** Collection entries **
BEGIN

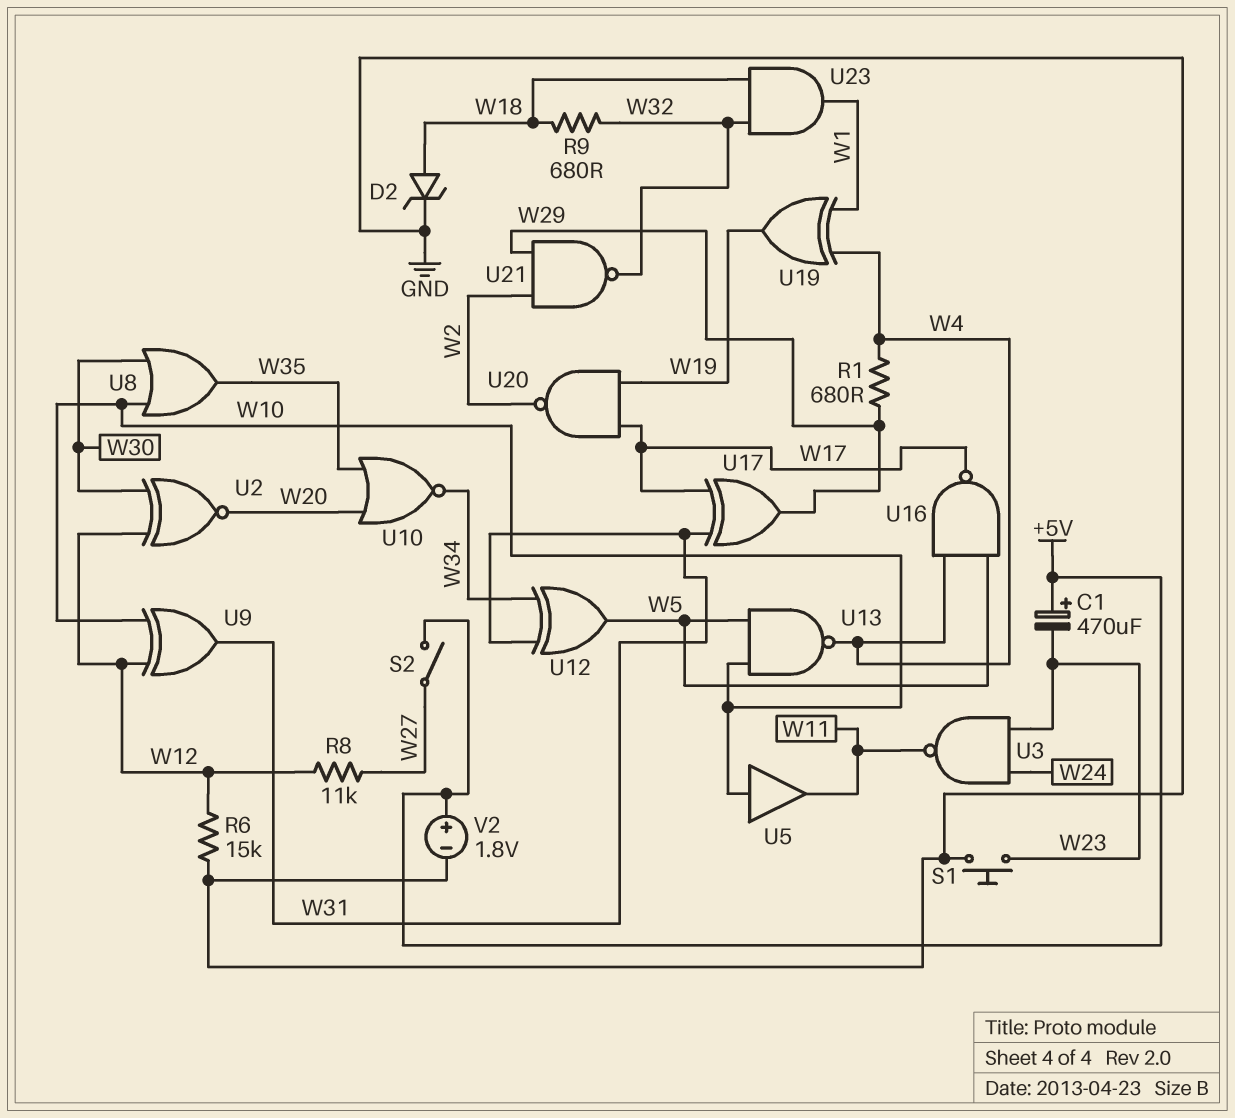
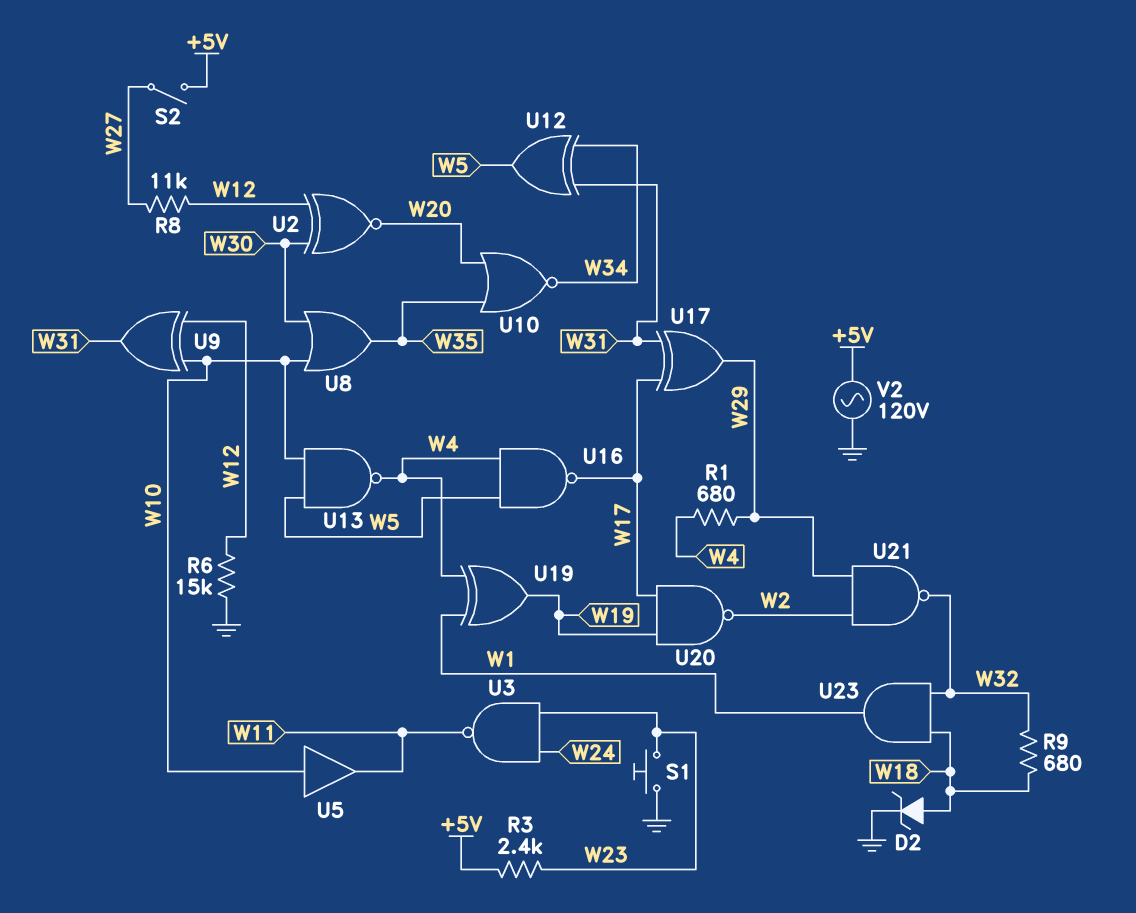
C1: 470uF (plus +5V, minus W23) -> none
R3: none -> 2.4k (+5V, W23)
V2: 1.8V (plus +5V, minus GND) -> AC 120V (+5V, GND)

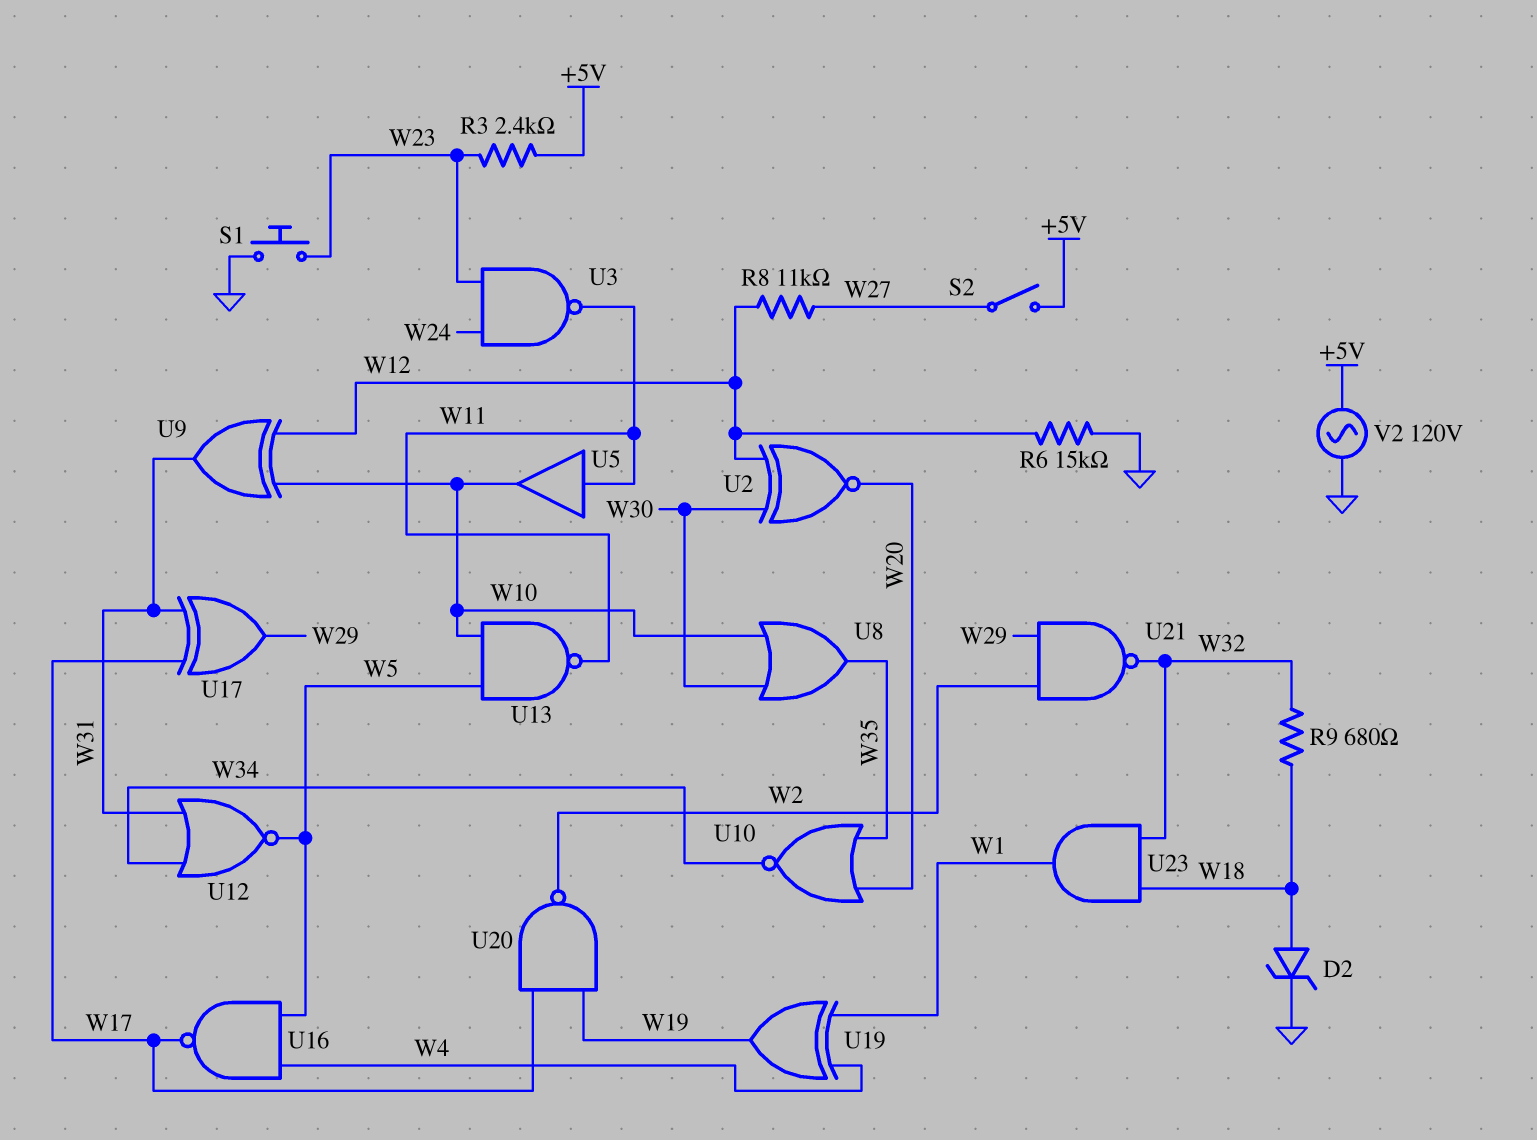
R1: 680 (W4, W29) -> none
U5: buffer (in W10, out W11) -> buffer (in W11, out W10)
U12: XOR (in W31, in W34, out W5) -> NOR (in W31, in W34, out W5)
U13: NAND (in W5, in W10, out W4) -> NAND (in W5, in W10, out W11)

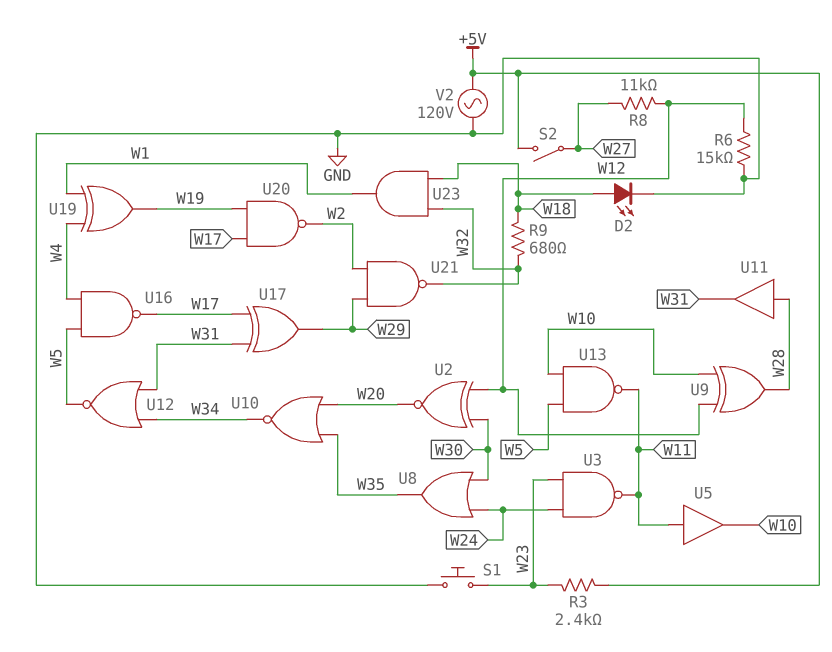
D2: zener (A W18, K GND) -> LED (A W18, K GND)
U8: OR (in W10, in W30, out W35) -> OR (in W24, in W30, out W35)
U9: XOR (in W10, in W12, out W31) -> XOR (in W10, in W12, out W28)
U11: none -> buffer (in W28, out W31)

END
BEGIN

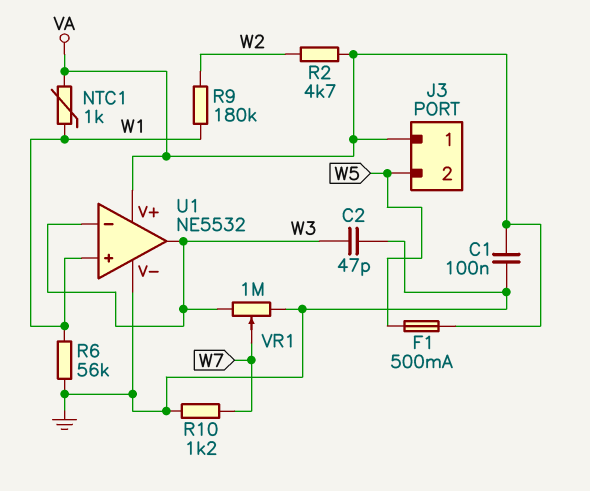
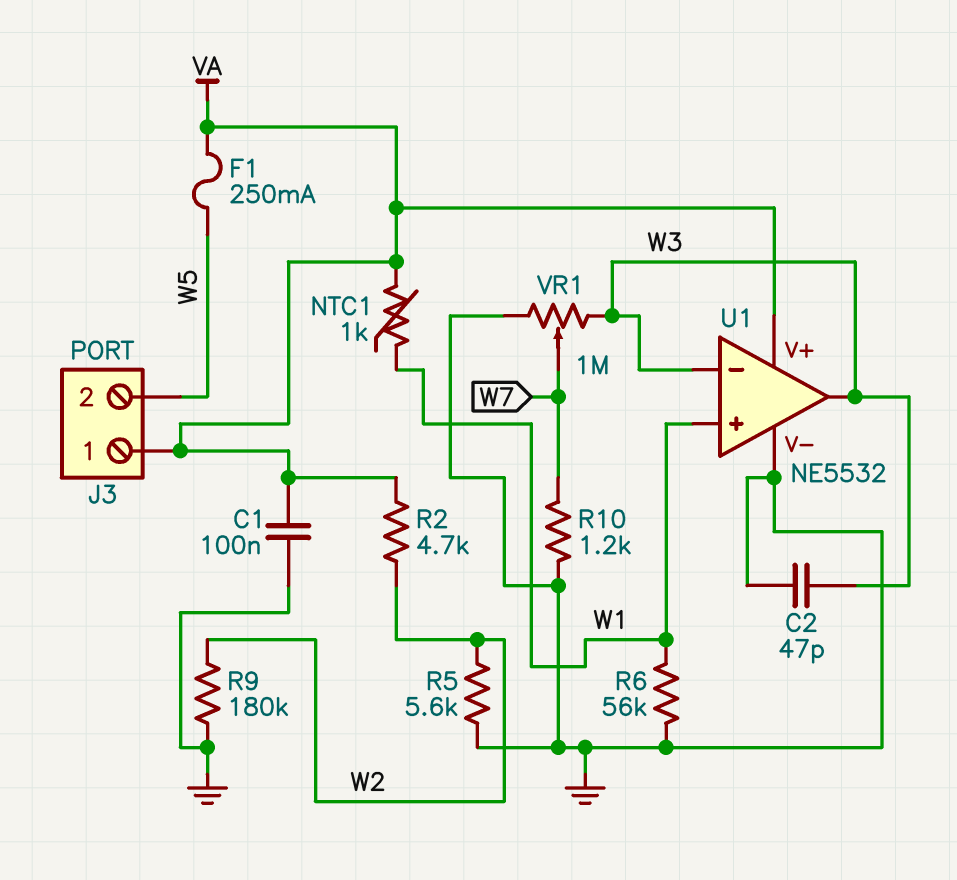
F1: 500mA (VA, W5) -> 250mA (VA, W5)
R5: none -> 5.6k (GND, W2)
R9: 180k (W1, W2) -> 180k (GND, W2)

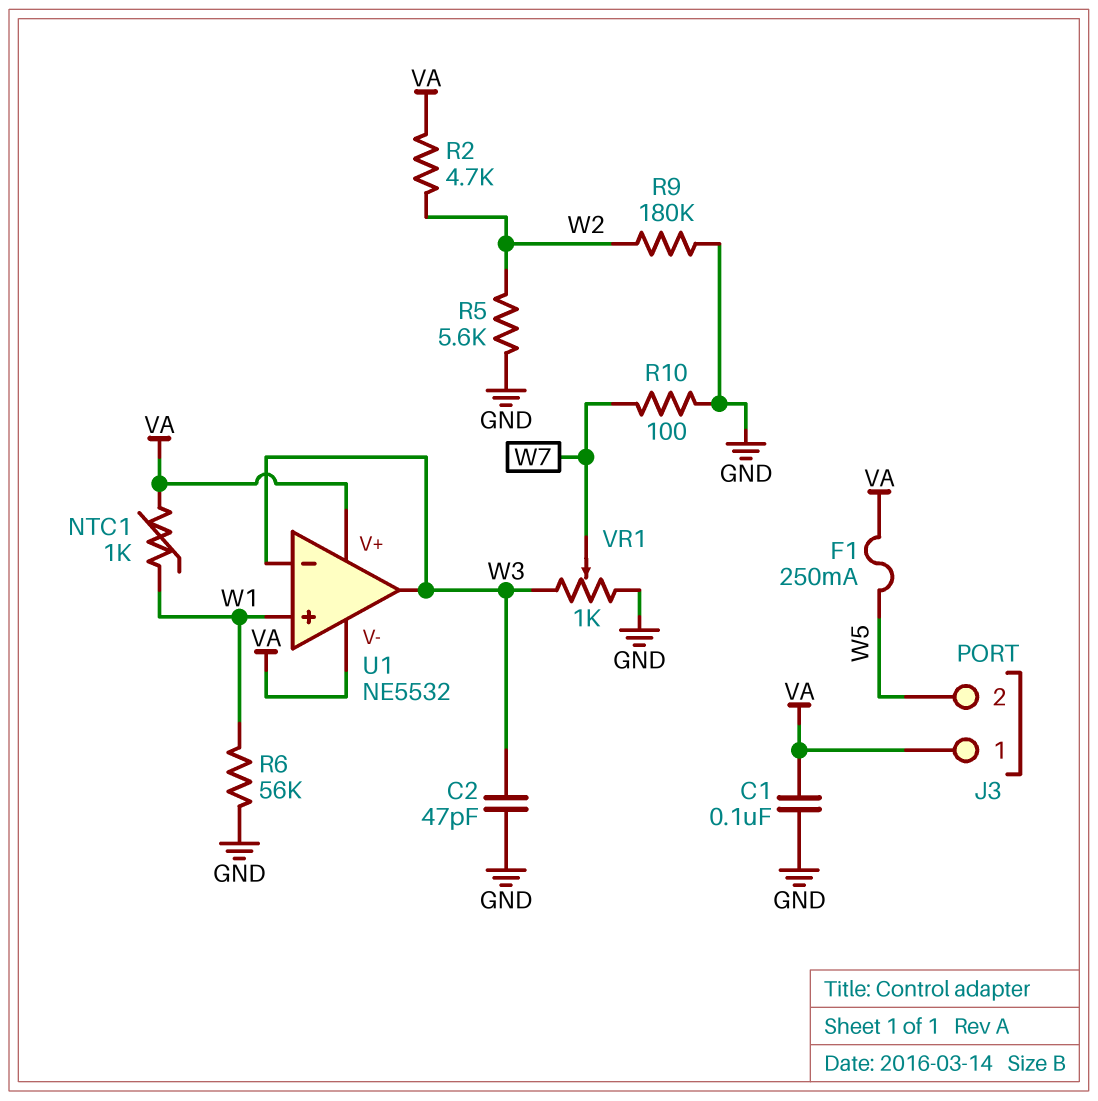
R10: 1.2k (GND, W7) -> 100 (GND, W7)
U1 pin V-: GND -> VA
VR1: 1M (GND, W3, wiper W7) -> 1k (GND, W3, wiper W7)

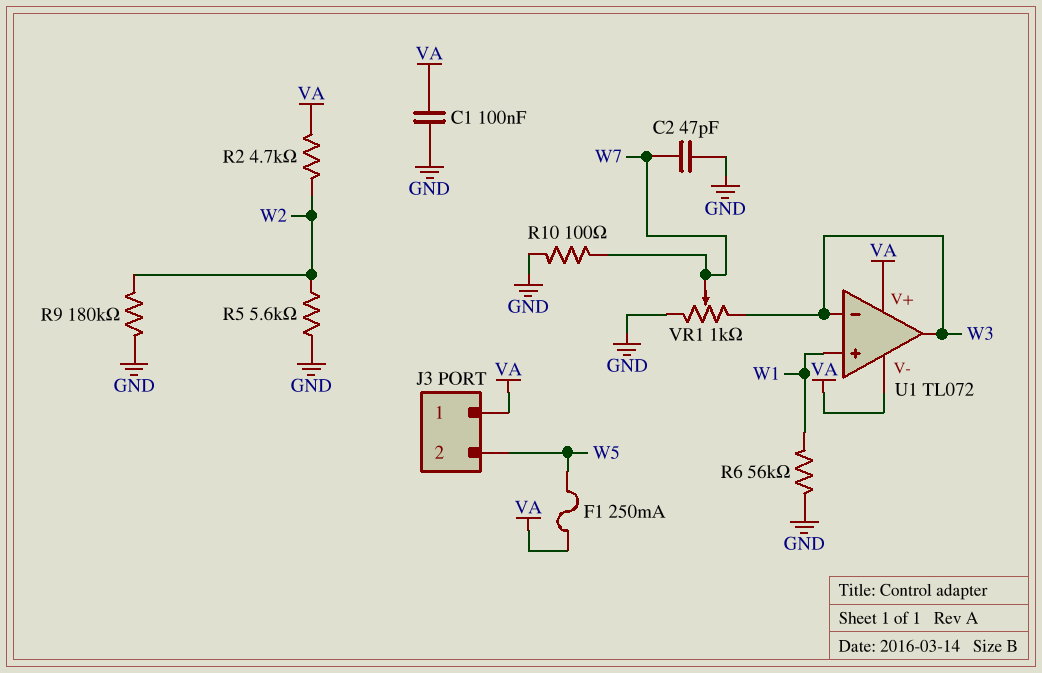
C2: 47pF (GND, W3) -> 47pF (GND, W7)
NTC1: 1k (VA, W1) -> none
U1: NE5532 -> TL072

END
BEGIN

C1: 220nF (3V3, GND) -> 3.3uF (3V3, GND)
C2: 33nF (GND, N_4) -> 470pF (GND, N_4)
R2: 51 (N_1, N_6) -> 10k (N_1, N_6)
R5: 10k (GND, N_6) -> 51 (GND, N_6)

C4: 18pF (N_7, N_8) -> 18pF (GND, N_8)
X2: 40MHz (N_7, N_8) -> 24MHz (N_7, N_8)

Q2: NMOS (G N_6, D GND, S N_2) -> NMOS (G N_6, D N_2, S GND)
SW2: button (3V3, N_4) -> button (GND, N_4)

END

** What to do **
Exact copy, pictures excluded: from the line with "C1: 470uF (plus +5V, minus W23) -> none" up to and including the line with "U11: none -> buffer (in W28, out W31)" in the data above.

** Answer to this task **
C1: 470uF (plus +5V, minus W23) -> none
R3: none -> 2.4k (+5V, W23)
V2: 1.8V (plus +5V, minus GND) -> AC 120V (+5V, GND)

R1: 680 (W4, W29) -> none
U5: buffer (in W10, out W11) -> buffer (in W11, out W10)
U12: XOR (in W31, in W34, out W5) -> NOR (in W31, in W34, out W5)
U13: NAND (in W5, in W10, out W4) -> NAND (in W5, in W10, out W11)

D2: zener (A W18, K GND) -> LED (A W18, K GND)
U8: OR (in W10, in W30, out W35) -> OR (in W24, in W30, out W35)
U9: XOR (in W10, in W12, out W31) -> XOR (in W10, in W12, out W28)
U11: none -> buffer (in W28, out W31)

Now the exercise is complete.